Exercise details. Below are the records. How many of their lines contain "orange"? Give only the number.

Supplied data below:

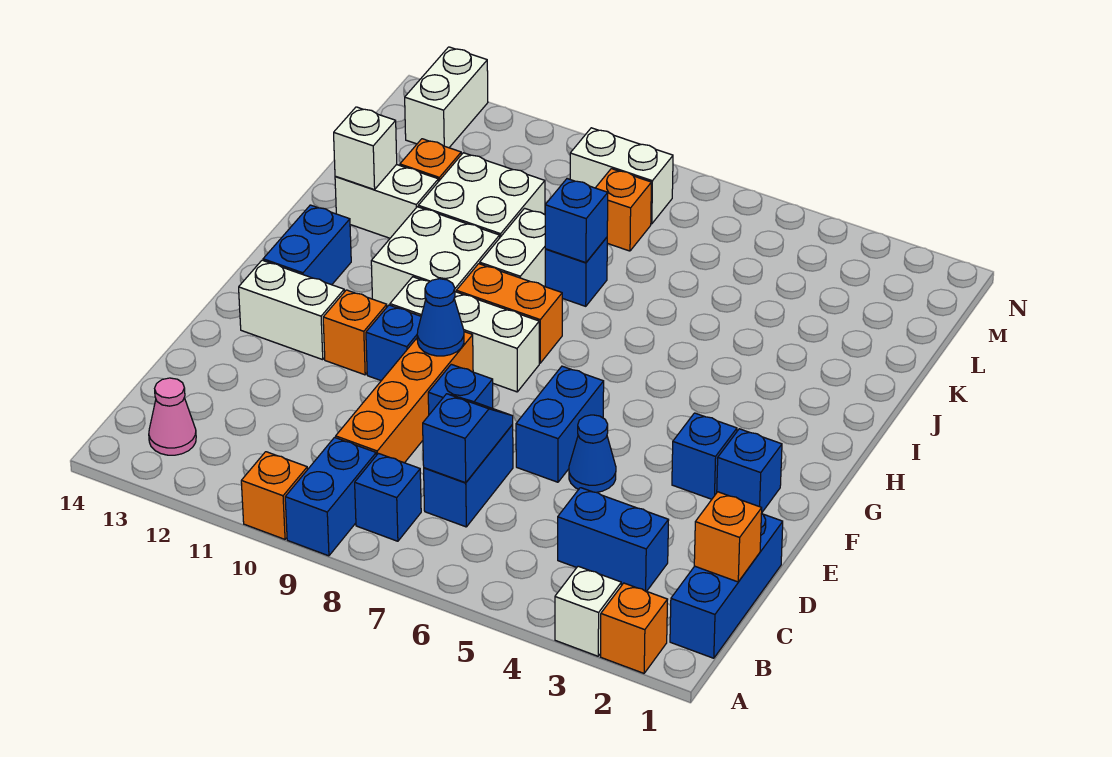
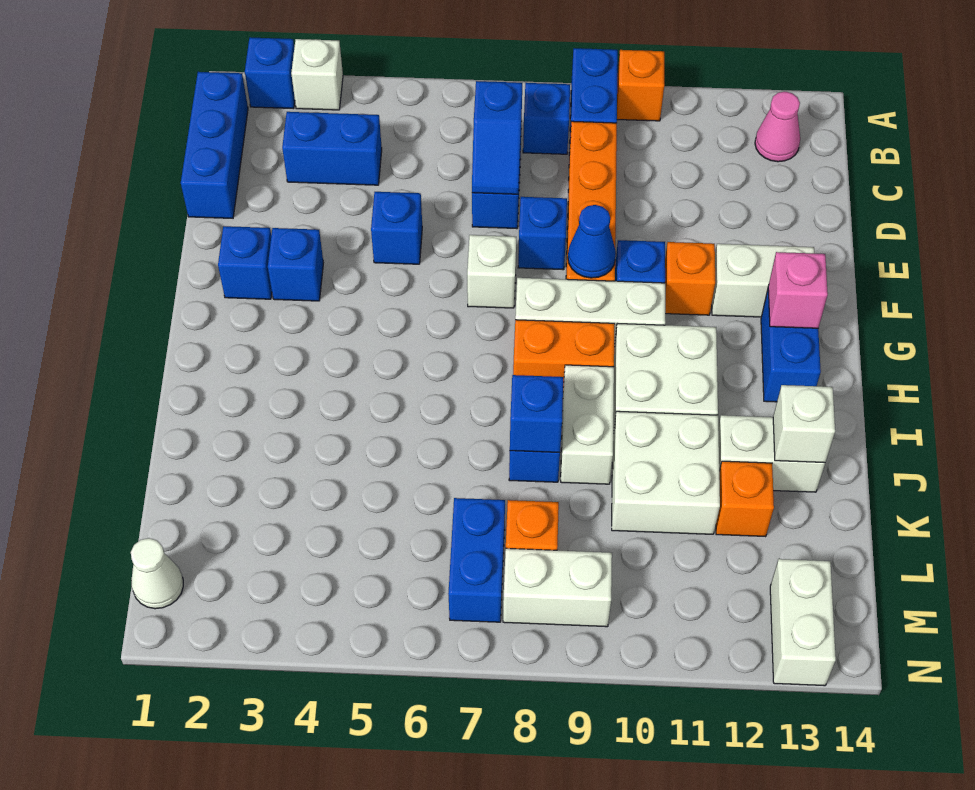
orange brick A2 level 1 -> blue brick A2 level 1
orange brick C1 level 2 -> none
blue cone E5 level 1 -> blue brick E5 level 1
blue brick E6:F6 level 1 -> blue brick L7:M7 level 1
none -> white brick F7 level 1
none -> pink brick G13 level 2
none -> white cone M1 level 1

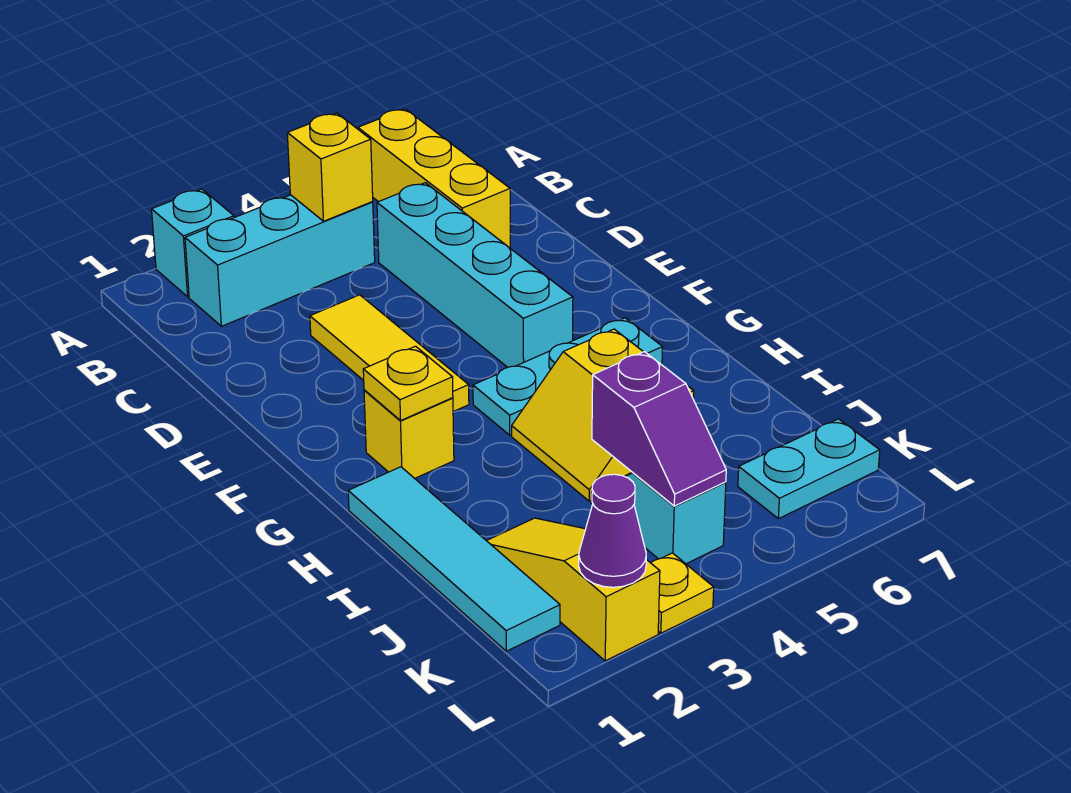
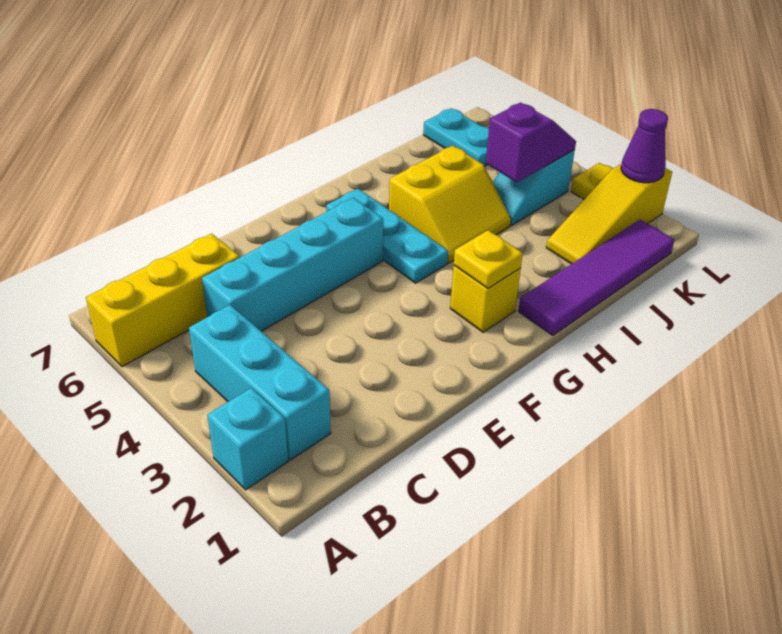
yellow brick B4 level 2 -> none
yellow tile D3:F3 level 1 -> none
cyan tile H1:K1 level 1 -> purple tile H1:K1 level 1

End of Supplied data.

Finished exercise. 2